→ Task
Go through the material line by line and copy each one with the word "watering".

→ Information provided
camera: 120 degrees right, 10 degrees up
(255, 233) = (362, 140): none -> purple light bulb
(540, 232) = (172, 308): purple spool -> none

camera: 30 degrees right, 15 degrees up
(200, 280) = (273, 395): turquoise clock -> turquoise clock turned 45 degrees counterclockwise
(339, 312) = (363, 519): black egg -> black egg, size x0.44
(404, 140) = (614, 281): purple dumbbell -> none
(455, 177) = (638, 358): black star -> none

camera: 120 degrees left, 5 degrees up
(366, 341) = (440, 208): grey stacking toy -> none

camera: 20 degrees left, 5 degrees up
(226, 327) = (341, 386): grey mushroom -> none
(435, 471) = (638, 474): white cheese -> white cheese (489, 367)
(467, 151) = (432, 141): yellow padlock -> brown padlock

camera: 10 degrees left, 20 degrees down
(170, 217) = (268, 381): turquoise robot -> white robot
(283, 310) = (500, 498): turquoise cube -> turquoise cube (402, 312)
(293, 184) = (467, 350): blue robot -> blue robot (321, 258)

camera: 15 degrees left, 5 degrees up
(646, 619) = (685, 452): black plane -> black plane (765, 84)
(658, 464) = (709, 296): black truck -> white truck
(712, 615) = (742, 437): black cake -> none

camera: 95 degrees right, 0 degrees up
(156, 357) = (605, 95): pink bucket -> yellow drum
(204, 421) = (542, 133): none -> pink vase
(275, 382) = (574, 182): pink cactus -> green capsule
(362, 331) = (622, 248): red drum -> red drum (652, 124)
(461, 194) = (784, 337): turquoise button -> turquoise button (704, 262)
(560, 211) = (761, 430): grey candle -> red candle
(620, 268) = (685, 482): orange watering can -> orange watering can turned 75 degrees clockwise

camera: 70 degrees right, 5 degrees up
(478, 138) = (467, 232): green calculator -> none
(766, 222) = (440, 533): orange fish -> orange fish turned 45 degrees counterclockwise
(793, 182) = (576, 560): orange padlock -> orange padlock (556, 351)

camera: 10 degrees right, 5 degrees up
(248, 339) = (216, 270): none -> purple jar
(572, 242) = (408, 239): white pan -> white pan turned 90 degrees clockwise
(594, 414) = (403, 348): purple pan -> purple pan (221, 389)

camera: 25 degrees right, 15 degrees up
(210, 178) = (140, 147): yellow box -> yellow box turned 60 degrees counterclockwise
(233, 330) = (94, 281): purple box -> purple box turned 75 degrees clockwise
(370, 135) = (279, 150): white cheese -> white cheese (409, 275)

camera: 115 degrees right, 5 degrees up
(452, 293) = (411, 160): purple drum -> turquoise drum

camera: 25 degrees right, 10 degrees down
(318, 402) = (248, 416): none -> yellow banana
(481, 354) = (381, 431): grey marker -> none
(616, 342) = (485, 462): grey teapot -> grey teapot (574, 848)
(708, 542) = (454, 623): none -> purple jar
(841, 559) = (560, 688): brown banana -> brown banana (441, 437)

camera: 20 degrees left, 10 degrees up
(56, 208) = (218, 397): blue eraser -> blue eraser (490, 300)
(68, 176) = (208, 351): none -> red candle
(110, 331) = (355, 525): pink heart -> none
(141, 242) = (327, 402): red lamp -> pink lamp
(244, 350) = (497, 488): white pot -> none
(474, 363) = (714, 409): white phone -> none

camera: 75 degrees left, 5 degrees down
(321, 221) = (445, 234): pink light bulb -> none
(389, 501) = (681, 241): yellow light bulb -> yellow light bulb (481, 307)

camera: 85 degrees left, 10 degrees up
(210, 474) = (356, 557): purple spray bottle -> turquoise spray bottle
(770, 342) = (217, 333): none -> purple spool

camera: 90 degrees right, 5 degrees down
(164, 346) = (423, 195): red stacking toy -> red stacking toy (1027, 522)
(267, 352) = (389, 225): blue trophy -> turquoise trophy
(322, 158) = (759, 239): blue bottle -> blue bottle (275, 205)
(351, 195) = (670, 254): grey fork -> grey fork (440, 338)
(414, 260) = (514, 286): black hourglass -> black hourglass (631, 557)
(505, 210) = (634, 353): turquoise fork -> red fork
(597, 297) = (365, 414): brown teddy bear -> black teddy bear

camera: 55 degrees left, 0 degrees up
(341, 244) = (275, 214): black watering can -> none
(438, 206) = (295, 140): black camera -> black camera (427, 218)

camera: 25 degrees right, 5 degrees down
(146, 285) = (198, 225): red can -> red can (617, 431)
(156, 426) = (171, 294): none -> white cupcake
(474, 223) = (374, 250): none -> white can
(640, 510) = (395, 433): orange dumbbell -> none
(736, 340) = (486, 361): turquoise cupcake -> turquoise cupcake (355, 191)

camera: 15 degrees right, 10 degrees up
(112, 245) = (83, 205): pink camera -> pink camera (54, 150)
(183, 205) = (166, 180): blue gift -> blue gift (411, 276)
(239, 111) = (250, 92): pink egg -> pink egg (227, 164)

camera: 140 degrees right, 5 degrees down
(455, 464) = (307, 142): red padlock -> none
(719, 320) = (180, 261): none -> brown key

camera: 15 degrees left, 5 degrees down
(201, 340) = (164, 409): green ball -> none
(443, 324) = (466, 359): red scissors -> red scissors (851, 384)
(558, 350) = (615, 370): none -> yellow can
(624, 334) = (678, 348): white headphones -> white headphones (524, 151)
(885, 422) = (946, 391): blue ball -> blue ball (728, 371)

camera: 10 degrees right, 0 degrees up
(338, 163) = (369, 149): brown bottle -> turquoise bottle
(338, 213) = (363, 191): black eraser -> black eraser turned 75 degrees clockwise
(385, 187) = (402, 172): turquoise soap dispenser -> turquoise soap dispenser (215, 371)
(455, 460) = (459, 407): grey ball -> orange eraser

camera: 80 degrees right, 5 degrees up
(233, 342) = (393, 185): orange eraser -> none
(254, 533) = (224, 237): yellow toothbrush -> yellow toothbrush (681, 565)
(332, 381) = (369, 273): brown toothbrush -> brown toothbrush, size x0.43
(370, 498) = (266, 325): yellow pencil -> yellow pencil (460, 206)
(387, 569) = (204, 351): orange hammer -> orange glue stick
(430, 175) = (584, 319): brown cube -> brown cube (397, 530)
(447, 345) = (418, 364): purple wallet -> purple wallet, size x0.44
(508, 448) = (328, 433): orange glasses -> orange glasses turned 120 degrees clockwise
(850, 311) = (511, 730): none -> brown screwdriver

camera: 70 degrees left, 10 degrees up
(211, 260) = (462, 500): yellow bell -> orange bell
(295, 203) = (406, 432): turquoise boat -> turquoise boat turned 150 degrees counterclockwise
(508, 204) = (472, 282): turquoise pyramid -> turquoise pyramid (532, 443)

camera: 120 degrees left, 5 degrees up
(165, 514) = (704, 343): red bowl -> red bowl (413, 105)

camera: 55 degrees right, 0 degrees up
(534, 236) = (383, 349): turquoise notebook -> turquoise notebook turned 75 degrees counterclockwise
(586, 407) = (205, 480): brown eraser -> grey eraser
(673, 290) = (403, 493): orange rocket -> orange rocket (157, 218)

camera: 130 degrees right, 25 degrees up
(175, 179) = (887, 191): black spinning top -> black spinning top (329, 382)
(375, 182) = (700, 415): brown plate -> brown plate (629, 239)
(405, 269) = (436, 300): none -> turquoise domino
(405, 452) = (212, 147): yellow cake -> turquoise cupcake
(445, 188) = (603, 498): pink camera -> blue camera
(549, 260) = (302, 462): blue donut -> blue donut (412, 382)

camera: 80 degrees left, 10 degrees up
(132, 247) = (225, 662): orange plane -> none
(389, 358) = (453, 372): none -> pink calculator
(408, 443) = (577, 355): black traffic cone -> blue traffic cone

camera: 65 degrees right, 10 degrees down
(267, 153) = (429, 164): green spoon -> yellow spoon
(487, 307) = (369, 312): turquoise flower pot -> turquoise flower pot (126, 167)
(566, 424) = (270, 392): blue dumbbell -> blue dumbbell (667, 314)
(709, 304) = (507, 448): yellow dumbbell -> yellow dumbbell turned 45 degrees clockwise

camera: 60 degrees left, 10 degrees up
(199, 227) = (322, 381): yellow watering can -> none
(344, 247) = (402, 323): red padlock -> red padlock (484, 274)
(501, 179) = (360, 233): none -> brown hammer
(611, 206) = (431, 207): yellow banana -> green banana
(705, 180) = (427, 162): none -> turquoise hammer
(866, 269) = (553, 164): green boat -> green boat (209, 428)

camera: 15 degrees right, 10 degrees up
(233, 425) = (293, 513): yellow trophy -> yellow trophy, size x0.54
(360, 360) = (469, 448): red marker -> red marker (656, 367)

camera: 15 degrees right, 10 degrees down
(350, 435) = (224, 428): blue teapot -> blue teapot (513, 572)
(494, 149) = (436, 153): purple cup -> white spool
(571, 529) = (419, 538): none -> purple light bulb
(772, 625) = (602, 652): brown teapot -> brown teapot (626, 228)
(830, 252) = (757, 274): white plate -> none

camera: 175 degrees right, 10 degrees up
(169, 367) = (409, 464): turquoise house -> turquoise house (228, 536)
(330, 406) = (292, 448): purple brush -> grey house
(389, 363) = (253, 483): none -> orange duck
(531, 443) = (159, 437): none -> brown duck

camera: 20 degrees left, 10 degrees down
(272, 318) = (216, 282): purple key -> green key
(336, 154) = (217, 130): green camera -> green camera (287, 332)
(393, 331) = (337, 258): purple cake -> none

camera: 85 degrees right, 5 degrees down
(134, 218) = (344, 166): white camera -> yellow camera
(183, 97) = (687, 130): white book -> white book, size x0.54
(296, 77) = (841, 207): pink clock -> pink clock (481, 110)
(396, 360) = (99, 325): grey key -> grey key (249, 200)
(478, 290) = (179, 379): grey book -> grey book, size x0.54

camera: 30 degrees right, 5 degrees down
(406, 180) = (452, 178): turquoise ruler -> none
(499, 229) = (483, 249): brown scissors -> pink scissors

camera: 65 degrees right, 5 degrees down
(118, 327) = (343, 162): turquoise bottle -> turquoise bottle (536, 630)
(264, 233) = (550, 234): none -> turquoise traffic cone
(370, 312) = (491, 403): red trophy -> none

→ Task output
(620, 268) = (685, 482): orange watering can -> orange watering can turned 75 degrees clockwise
(341, 244) = (275, 214): black watering can -> none
(199, 227) = (322, 381): yellow watering can -> none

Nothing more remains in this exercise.